### Records shown
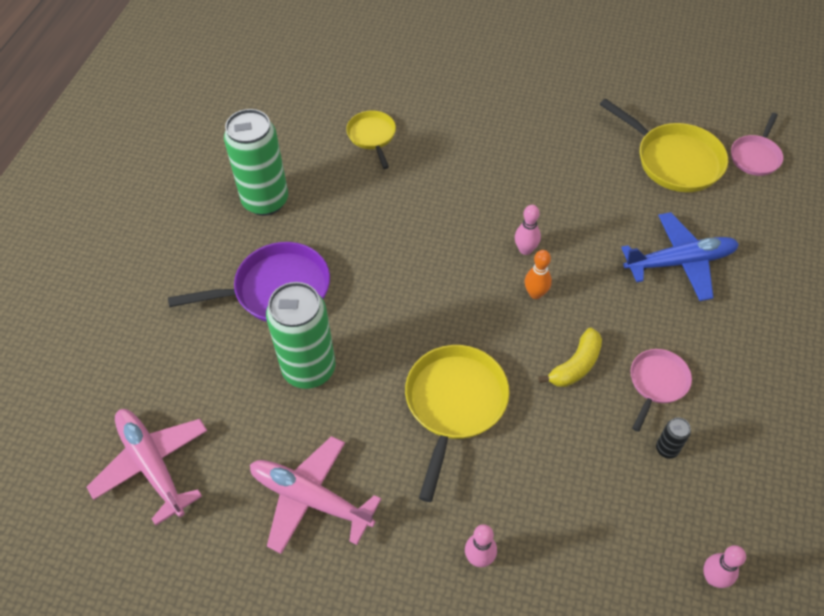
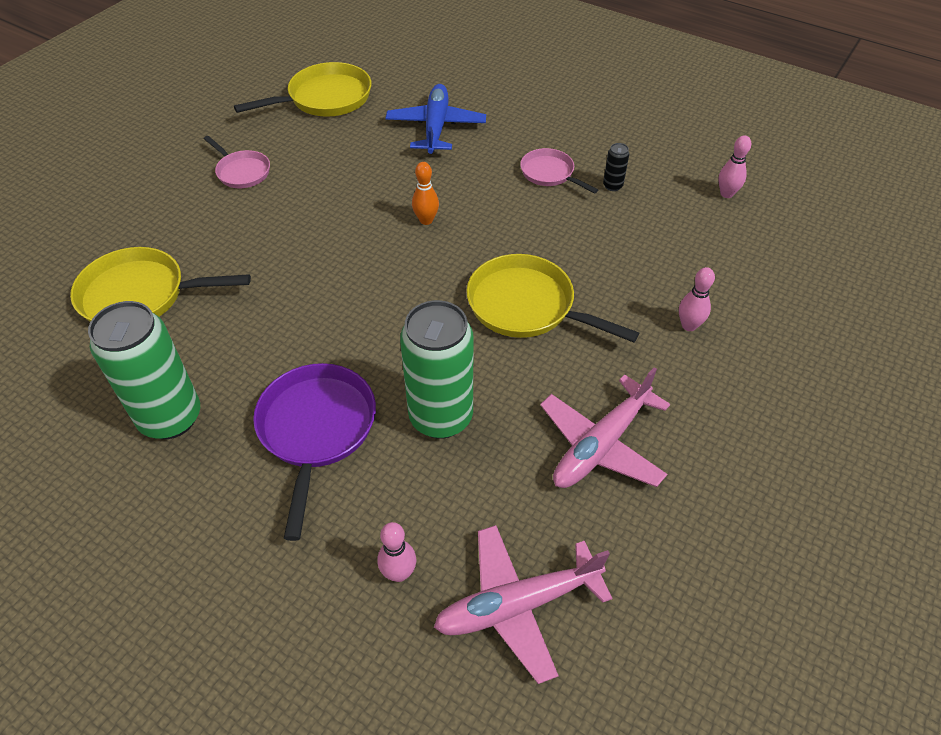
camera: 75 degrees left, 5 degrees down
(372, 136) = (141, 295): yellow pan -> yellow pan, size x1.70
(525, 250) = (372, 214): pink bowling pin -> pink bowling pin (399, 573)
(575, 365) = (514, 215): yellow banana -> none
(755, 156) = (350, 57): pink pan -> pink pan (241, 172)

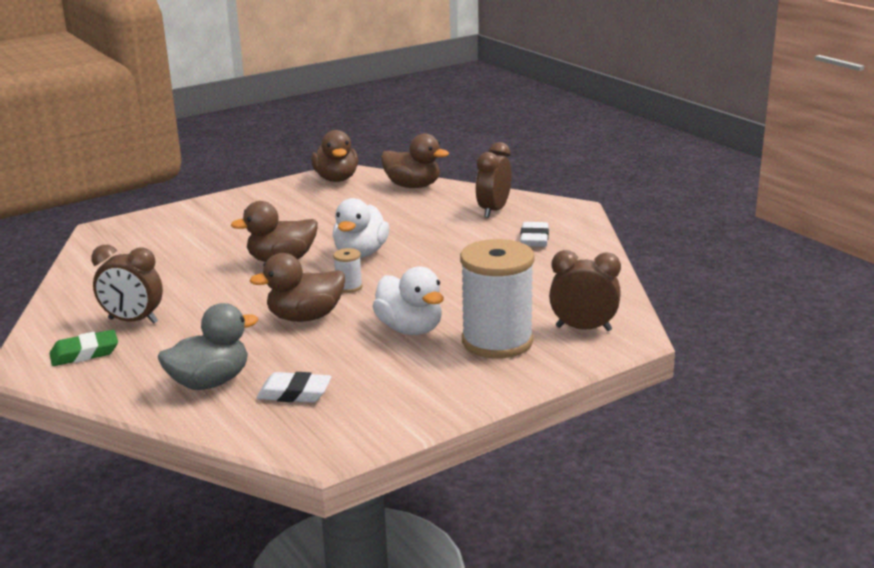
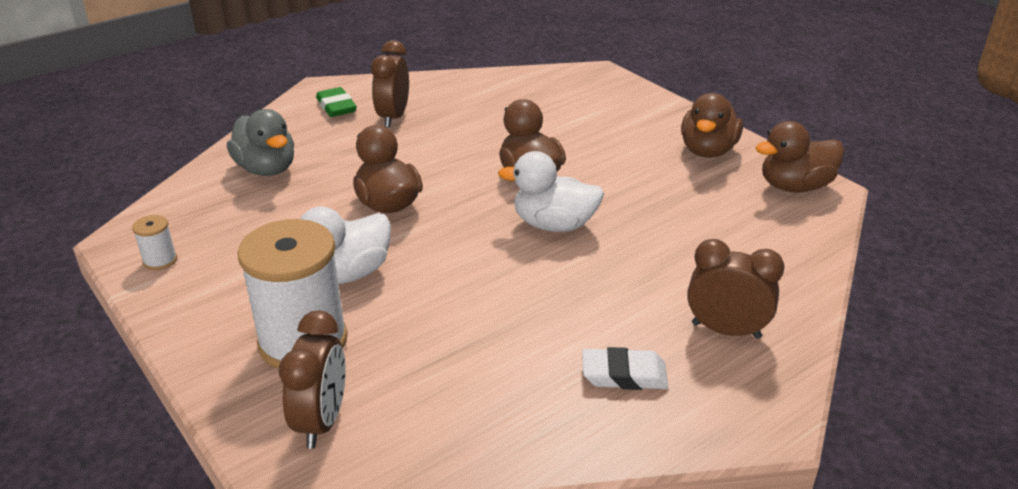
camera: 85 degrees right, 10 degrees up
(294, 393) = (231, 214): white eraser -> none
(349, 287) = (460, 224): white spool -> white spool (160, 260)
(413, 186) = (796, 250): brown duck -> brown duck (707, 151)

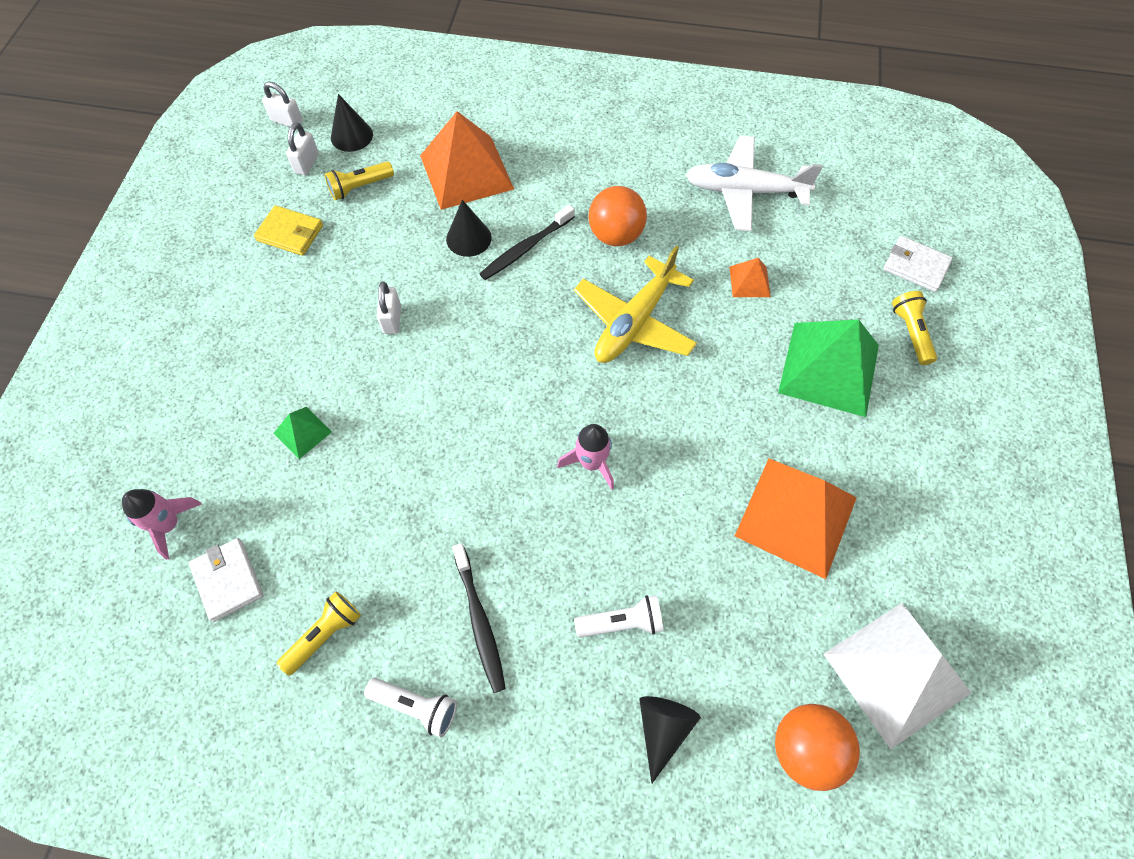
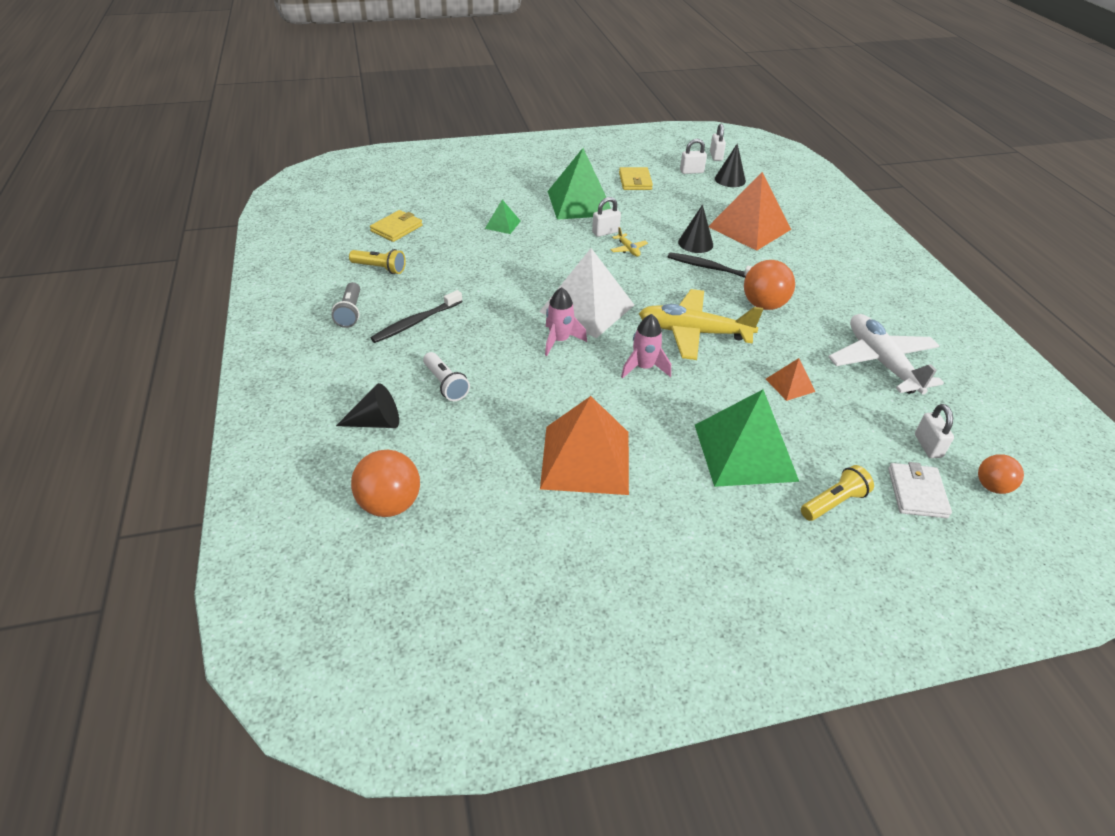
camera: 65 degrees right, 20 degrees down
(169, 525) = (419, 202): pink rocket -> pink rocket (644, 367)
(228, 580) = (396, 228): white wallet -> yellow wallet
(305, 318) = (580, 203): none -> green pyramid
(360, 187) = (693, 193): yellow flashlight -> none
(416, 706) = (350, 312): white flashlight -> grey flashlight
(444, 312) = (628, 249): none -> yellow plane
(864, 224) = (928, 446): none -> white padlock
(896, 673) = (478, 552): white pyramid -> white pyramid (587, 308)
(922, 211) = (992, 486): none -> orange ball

--

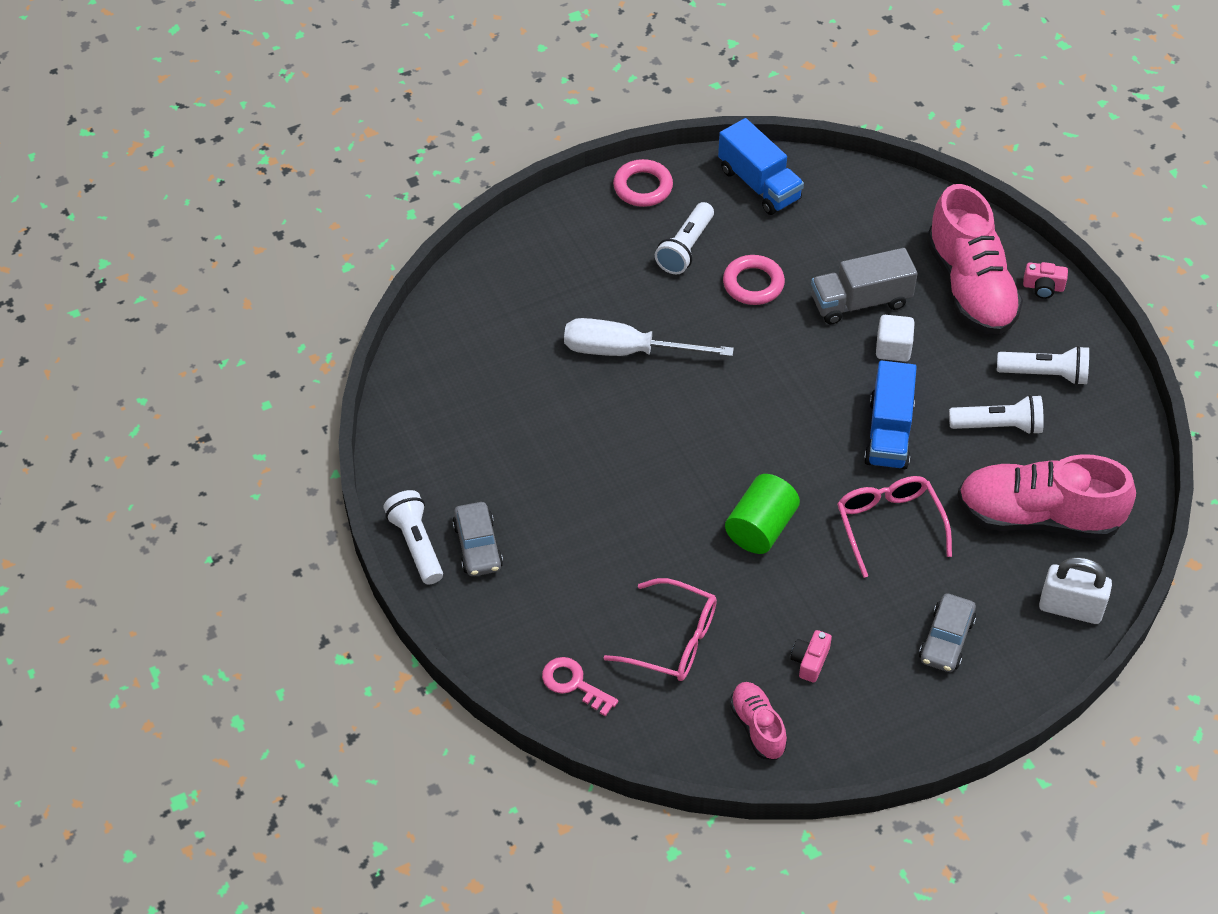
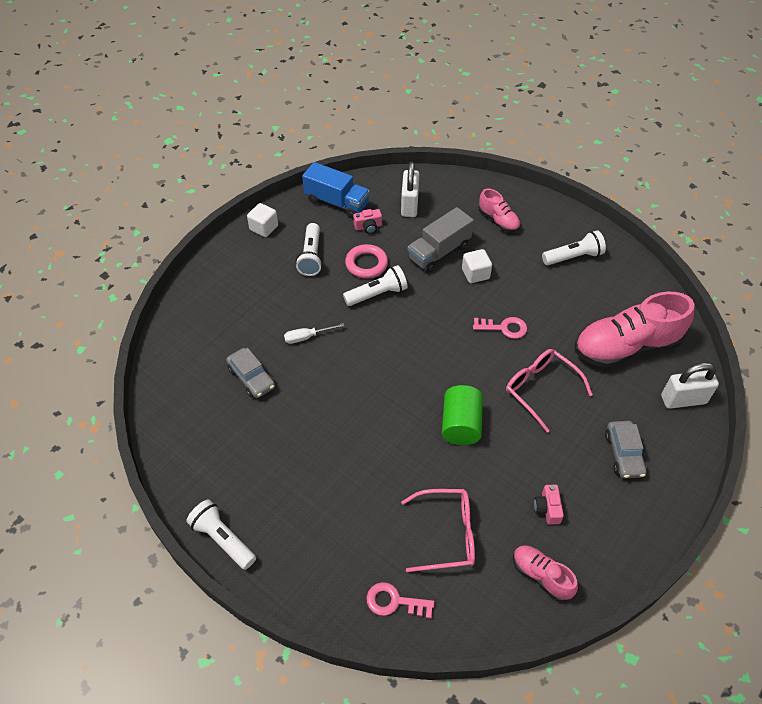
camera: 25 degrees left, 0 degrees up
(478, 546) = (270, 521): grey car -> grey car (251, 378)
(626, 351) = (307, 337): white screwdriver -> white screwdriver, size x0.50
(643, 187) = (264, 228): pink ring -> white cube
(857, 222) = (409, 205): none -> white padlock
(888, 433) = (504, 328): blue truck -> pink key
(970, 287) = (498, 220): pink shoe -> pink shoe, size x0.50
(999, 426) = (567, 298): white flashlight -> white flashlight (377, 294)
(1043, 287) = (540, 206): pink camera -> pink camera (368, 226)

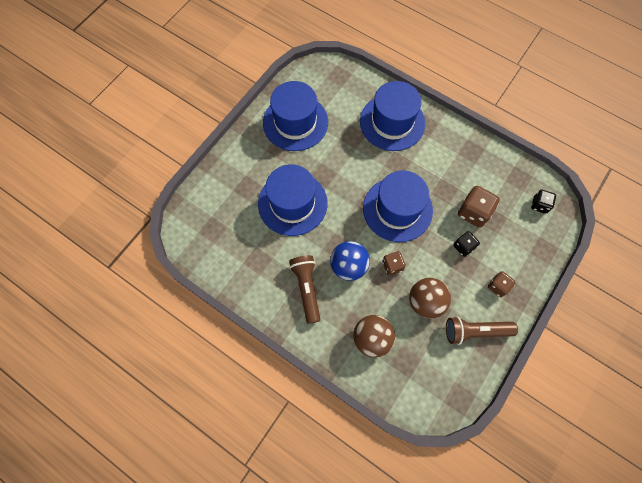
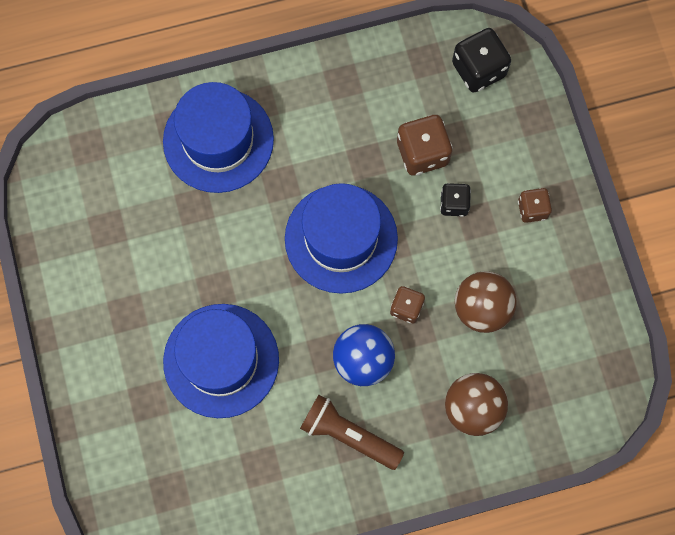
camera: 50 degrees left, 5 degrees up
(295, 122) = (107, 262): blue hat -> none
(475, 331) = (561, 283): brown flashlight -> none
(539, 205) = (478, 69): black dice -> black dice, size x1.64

### What is being asked
When you reach the line with "camera: 75 degrees left, 5 degrees down" in the records above, begin repeating the lines exactly, and stop after the line with "(922, 211) = (992, 486): none -> orange ball". Skip all pictures.

### Written answer
camera: 75 degrees left, 5 degrees down
(372, 136) = (141, 295): yellow pan -> yellow pan, size x1.70
(525, 250) = (372, 214): pink bowling pin -> pink bowling pin (399, 573)
(575, 365) = (514, 215): yellow banana -> none
(755, 156) = (350, 57): pink pan -> pink pan (241, 172)

camera: 85 degrees right, 10 degrees up
(294, 393) = (231, 214): white eraser -> none
(349, 287) = (460, 224): white spool -> white spool (160, 260)
(413, 186) = (796, 250): brown duck -> brown duck (707, 151)

camera: 65 degrees right, 20 degrees down
(169, 525) = (419, 202): pink rocket -> pink rocket (644, 367)
(228, 580) = (396, 228): white wallet -> yellow wallet
(305, 318) = (580, 203): none -> green pyramid
(360, 187) = (693, 193): yellow flashlight -> none
(416, 706) = (350, 312): white flashlight -> grey flashlight
(444, 312) = (628, 249): none -> yellow plane
(864, 224) = (928, 446): none -> white padlock
(896, 673) = (478, 552): white pyramid -> white pyramid (587, 308)
(922, 211) = (992, 486): none -> orange ball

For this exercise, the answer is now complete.